Give back the line containing "orange house: 15 -> 14" along with every line after it, exactly, until the entries end.

(RECORDED DATA)

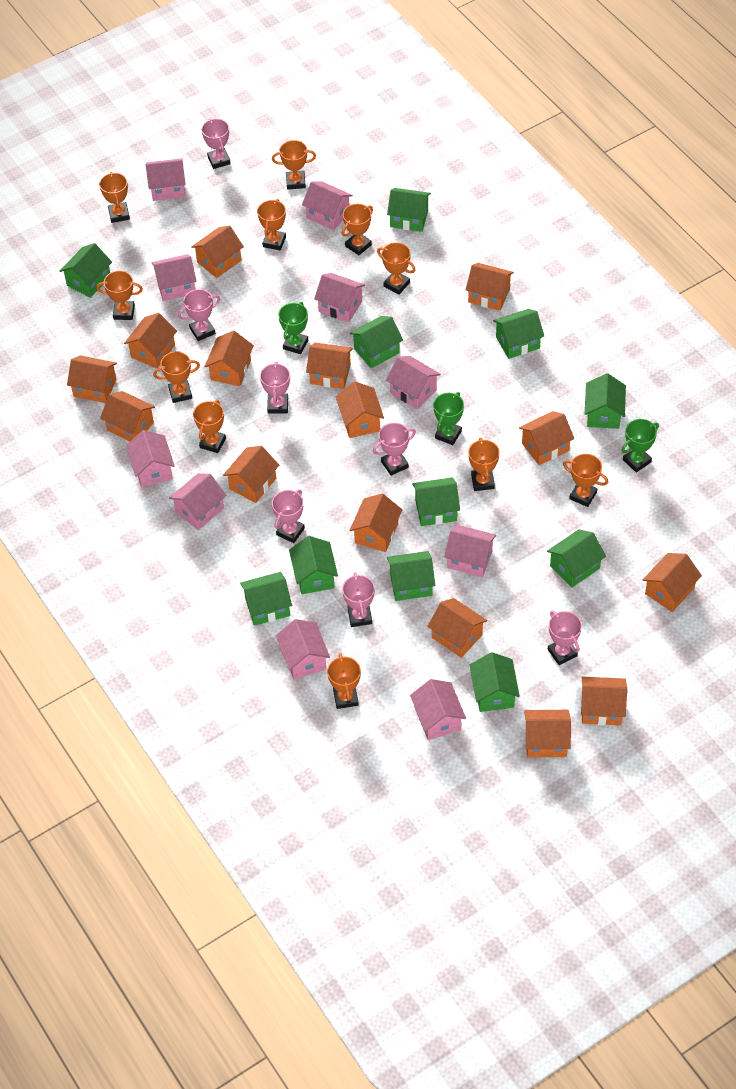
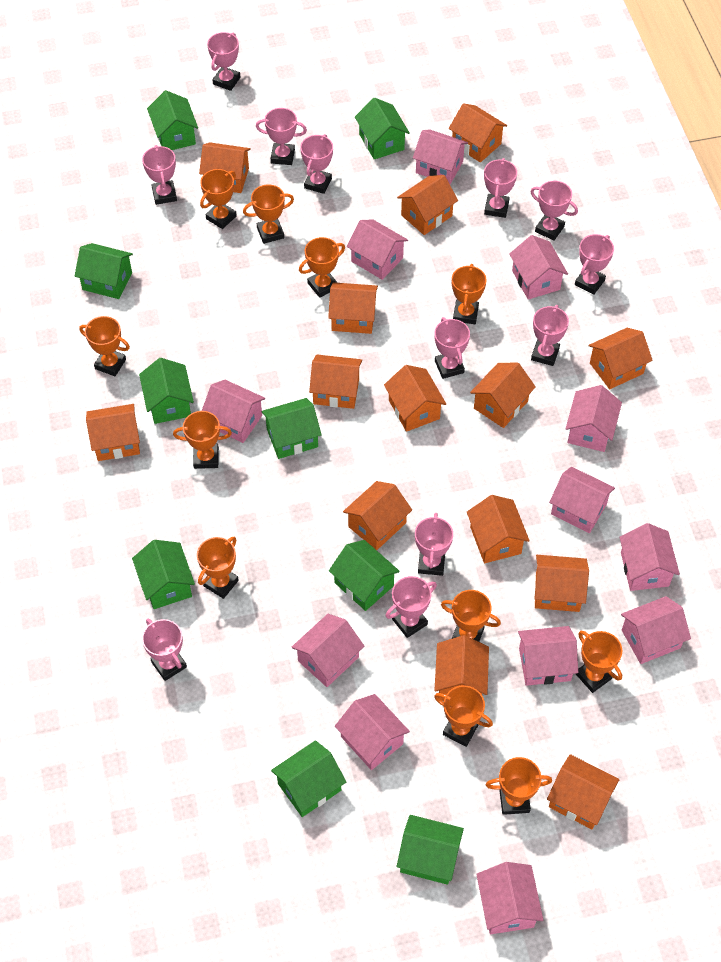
green house: 11 -> 9
green trophy: 3 -> 0
orange house: 15 -> 14
pink house: 10 -> 12
pink trophy: 7 -> 12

(End RECORDED DATA)

» RESPONSE BOX
orange house: 15 -> 14
pink house: 10 -> 12
pink trophy: 7 -> 12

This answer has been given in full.